■ SOURCE DATA ■

==================================================

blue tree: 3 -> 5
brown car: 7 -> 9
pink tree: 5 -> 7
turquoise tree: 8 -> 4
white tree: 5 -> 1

==================================================

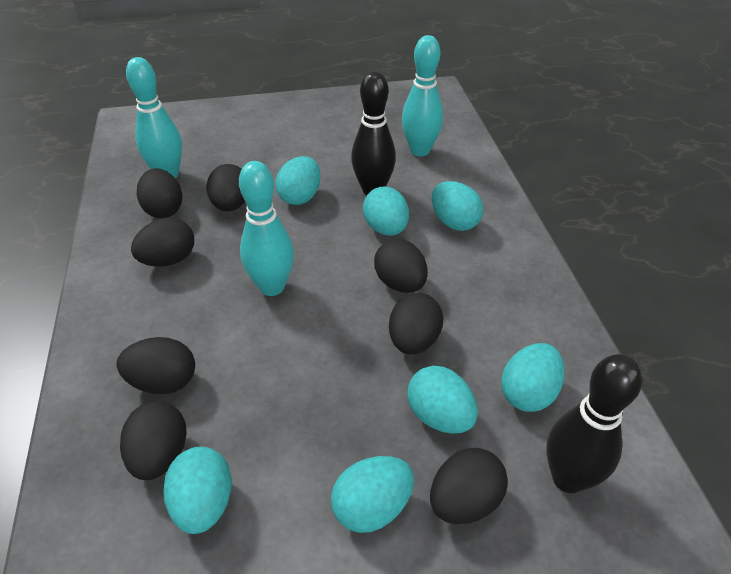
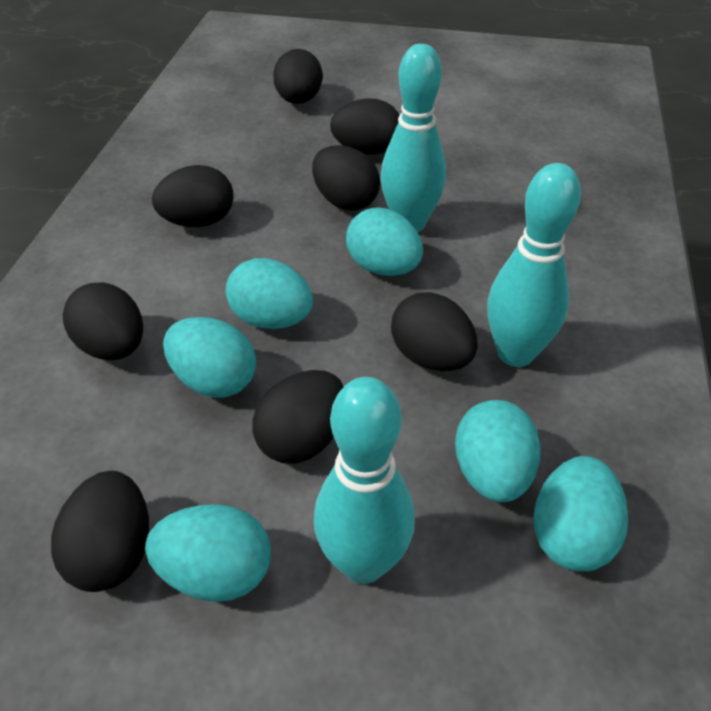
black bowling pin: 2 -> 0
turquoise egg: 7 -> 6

==================================================

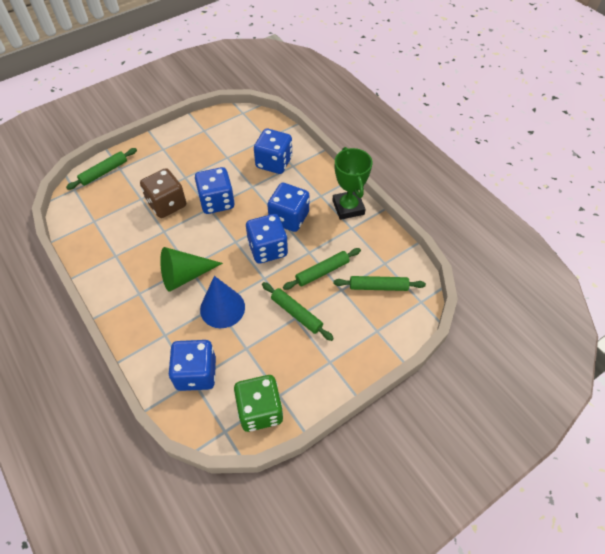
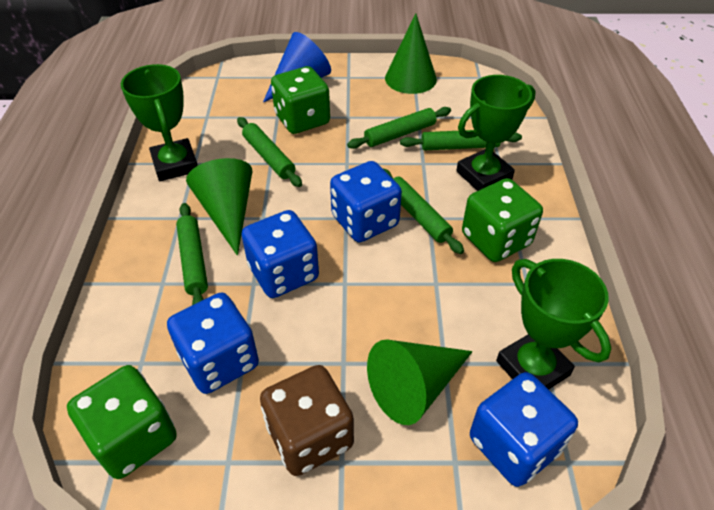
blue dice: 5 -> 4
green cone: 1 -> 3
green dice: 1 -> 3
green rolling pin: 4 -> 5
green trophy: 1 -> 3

==================================================

■ AIM OF THE EXERCISE ■
Using the data above, reproduce exactly the lines between those holding "blue tree: 3 -> 5" and "white tree: 5 -> 1", inclusive, and no others.

■ EXERCISE ANSWER ■
blue tree: 3 -> 5
brown car: 7 -> 9
pink tree: 5 -> 7
turquoise tree: 8 -> 4
white tree: 5 -> 1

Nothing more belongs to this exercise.